◆ WHAT THIS TASK INVOLVES
Please output all of the entries exactly and omit any images they hold.

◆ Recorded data
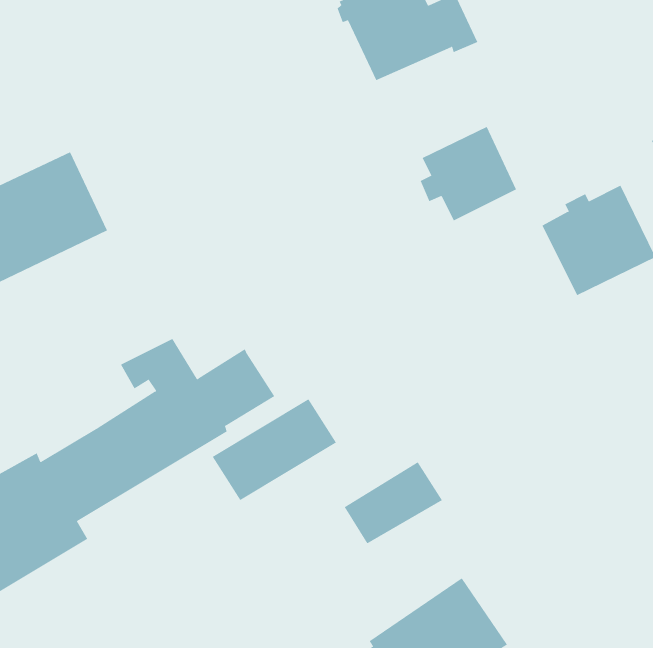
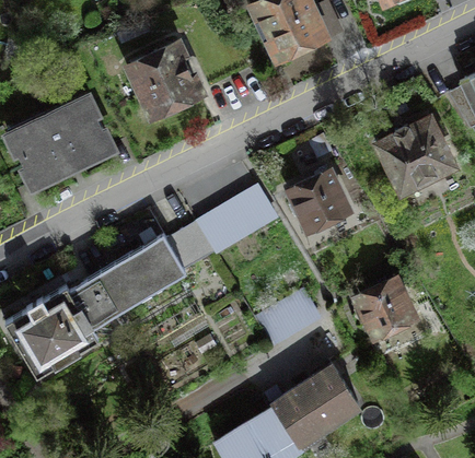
building: none -> [130,45,199,116]
building: [420,126,517,221] -> [288,172,348,231]
building: [212,399,337,501] -> [197,189,275,253]
building: none -> [355,279,415,338]

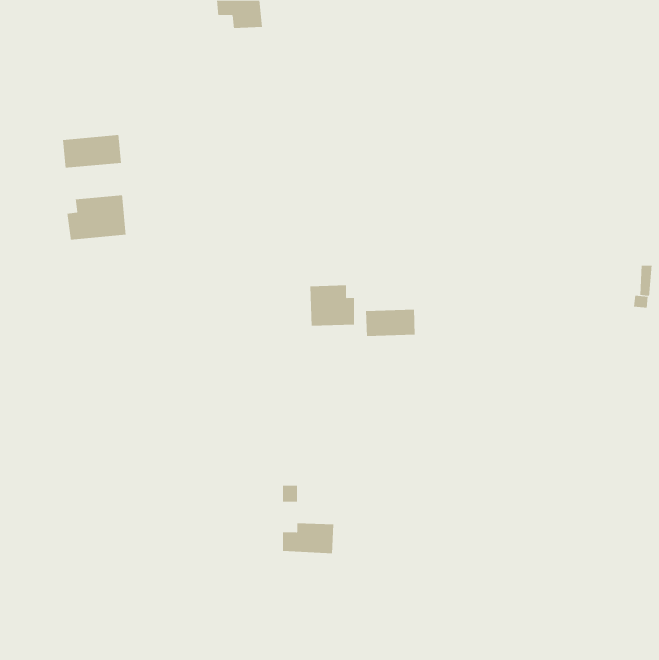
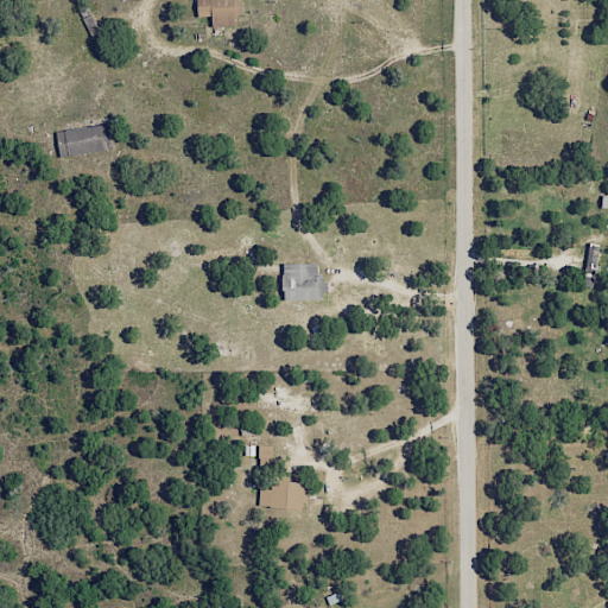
building: [67,195,126,240] -> none
building: [365,309,415,337] -> none

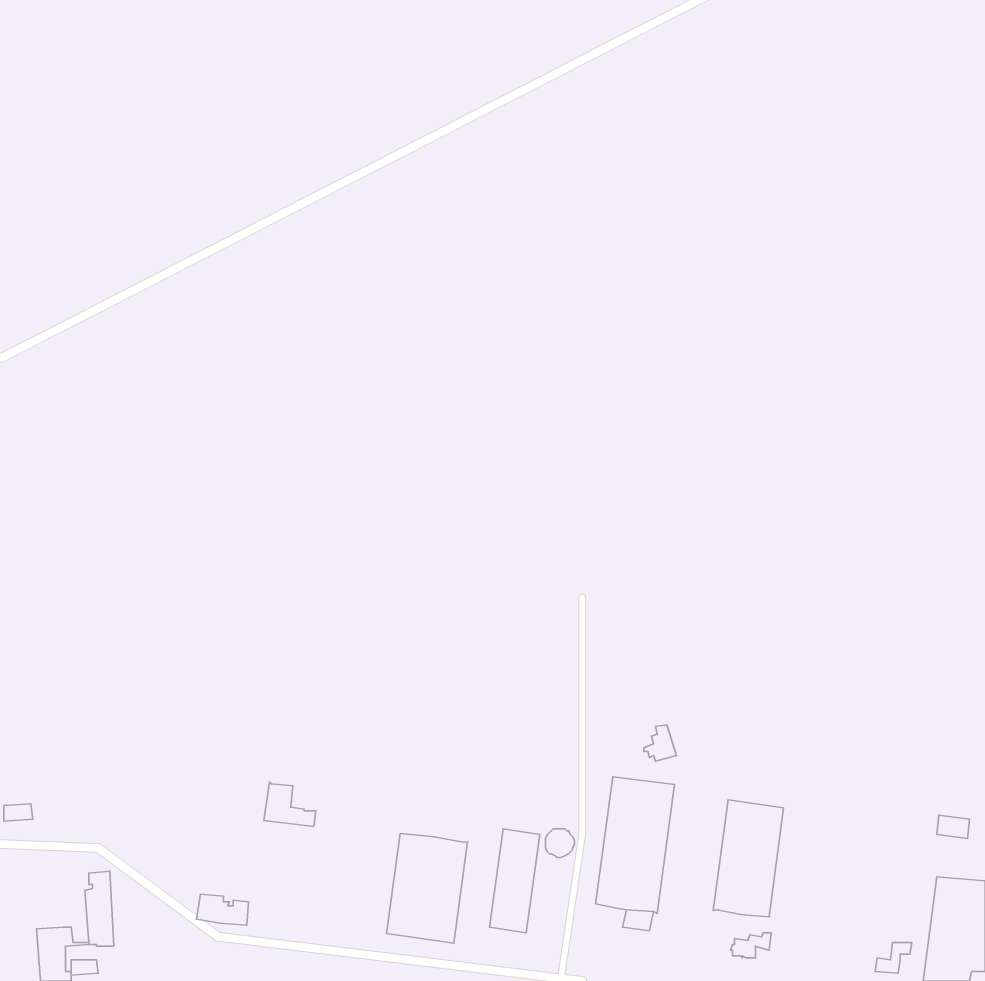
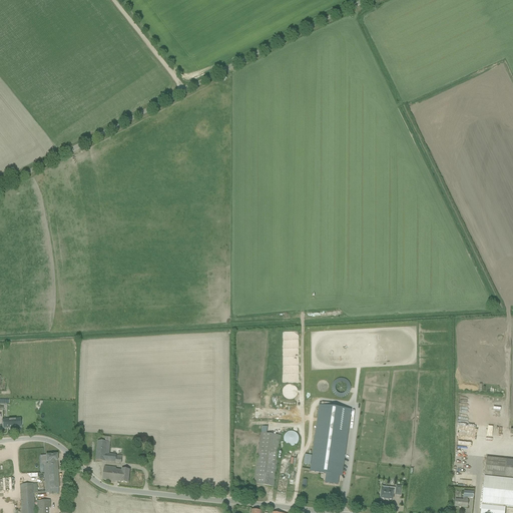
building: [264,782,316,826] -> [95,439,122,462]
building: [713,800,783,917] -> none
building: [387,834,468,943] -> none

◆ RESULT OF THE EXERCISE
building: none -> [130,45,199,116]
building: [420,126,517,221] -> [288,172,348,231]
building: [212,399,337,501] -> [197,189,275,253]
building: none -> [355,279,415,338]

building: [67,195,126,240] -> none
building: [365,309,415,337] -> none

building: [264,782,316,826] -> [95,439,122,462]
building: [713,800,783,917] -> none
building: [387,834,468,943] -> none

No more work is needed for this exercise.